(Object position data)
━━━━━━━━━━━━━━━━━━━━

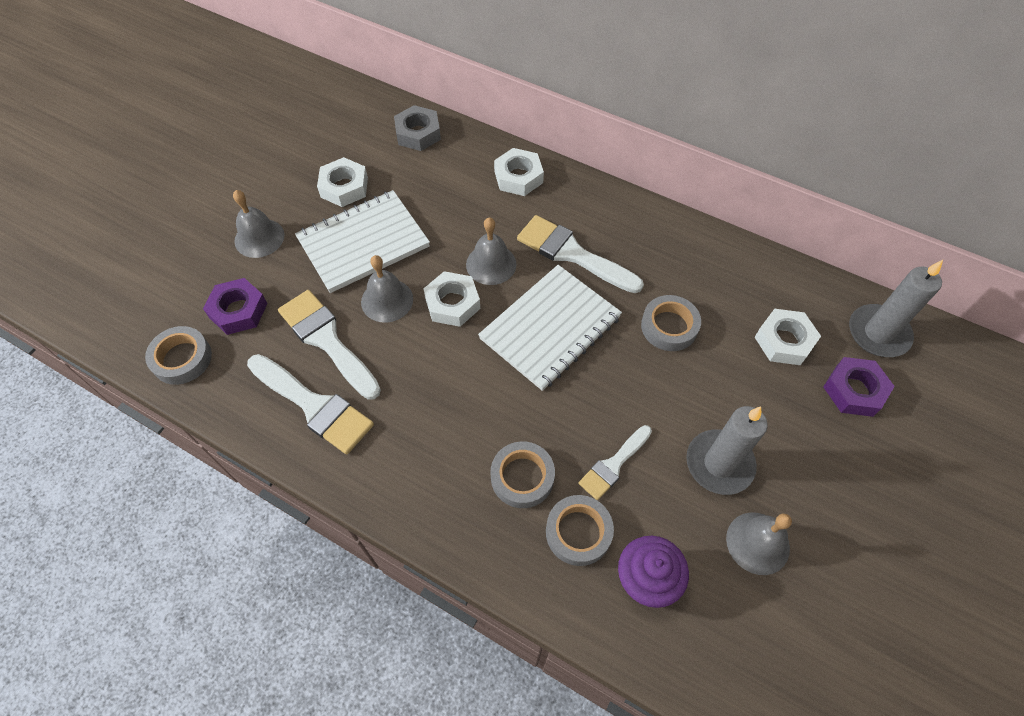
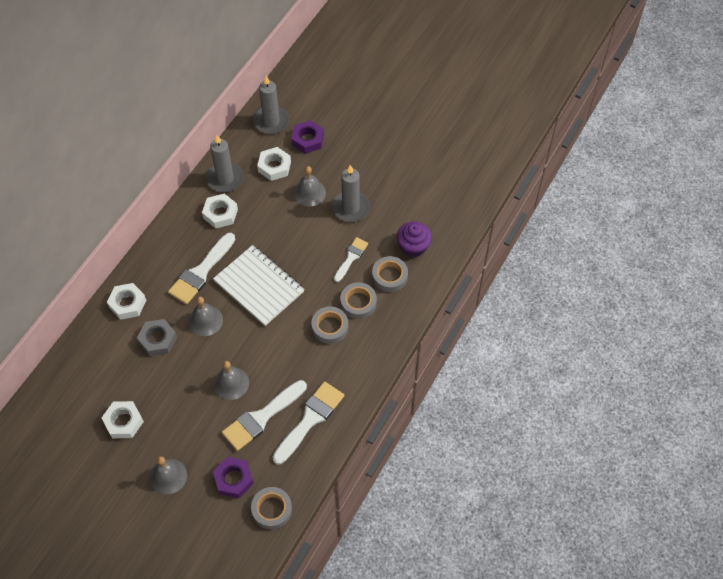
camera: 90 degrees left, 0 degrees up
(363, 243) = (179, 403): white notebook -> none
(418, 133) = (72, 373): grey nut -> grey nut (158, 340)
(452, 303) = (236, 343): white nut -> white nut (220, 213)
(613, 465) = (351, 257): white brush -> white brush turned 105 degrees counterclockwise
(669, 326) = (261, 223): grey tape -> grey tape (330, 327)
(745, 274) = (225, 179): none -> grey candle
(757, 543) = (394, 196): grey bell -> grey bell (309, 193)

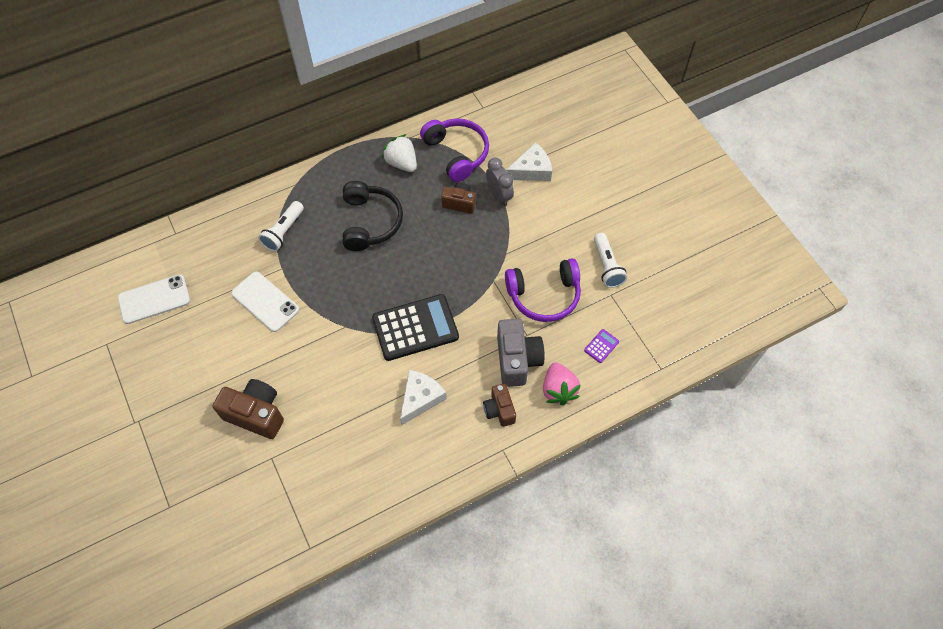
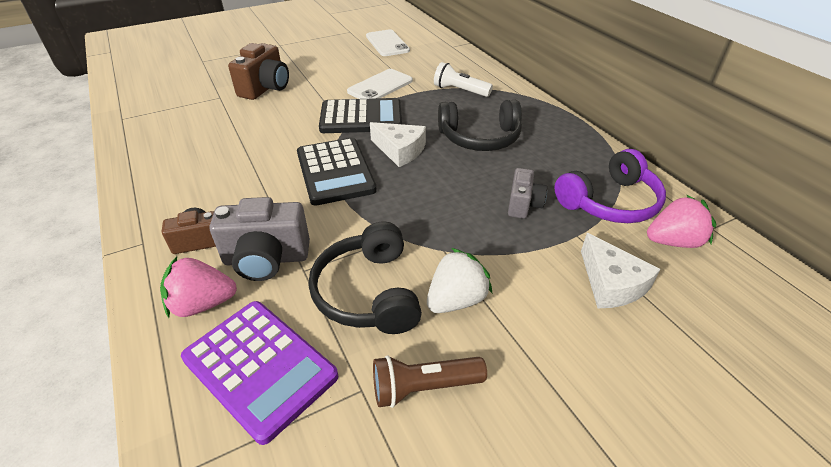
camera: 90 degrees right, 20 degrees down
(328, 315) = (361, 117): none -> black calculator
(401, 163) = (573, 157): white strawberry -> white strawberry (456, 300)
(420, 398) = (243, 177): white cheese -> white cheese (400, 150)
(459, 203) = (523, 205): brown camera -> grey camera
(495, 130) = (673, 241): none -> pink strawberry
(499, 195) = (548, 244): grey clock -> none
(544, 295) = (368, 292): purple headphones -> black headphones
(601, 346) = (260, 367): purple calculator -> purple calculator, size x2.46
(607, 266) = (424, 387): white flashlight -> brown flashlight

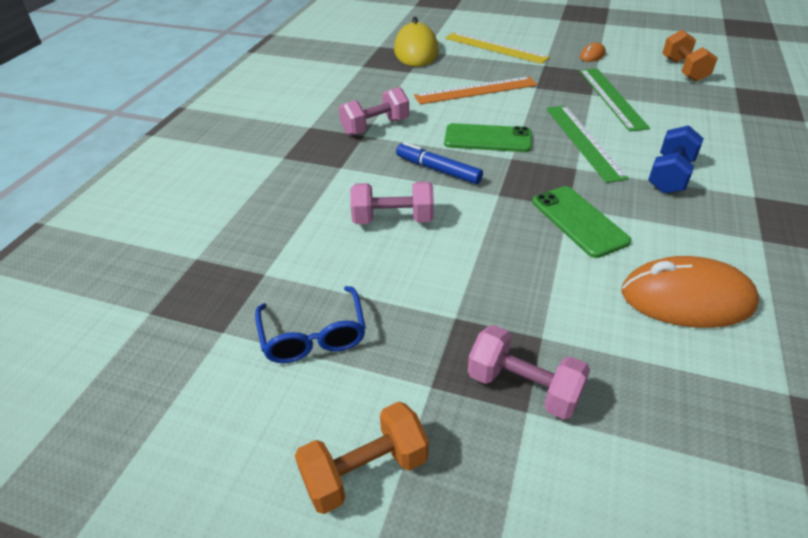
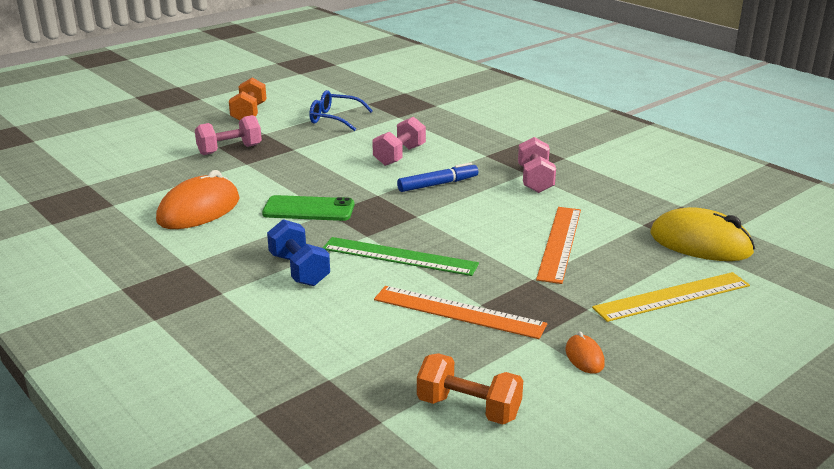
camera: 120 degrees right, 15 degrees down
(487, 139) = (458, 217): green phone -> none
(611, 98) = (458, 312): green ruler -> orange ruler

━━━━━━━━━━━━━━━━━━━━

▶ **INSTRUCTIONS FOR THE TASK**: Please copy the lines above exactly, starting at the line that holds "(745, 274) = (225, 179): none -> grey candle" and ending at the line that holds "(499, 195) = (548, 244): grey clock -> none"; include both, but no pictures.

▶ **RESULT OF THE TASK**:
(745, 274) = (225, 179): none -> grey candle
(757, 543) = (394, 196): grey bell -> grey bell (309, 193)

camera: 90 degrees right, 20 degrees down
(328, 315) = (361, 117): none -> black calculator
(401, 163) = (573, 157): white strawberry -> white strawberry (456, 300)
(420, 398) = (243, 177): white cheese -> white cheese (400, 150)
(459, 203) = (523, 205): brown camera -> grey camera
(495, 130) = (673, 241): none -> pink strawberry
(499, 195) = (548, 244): grey clock -> none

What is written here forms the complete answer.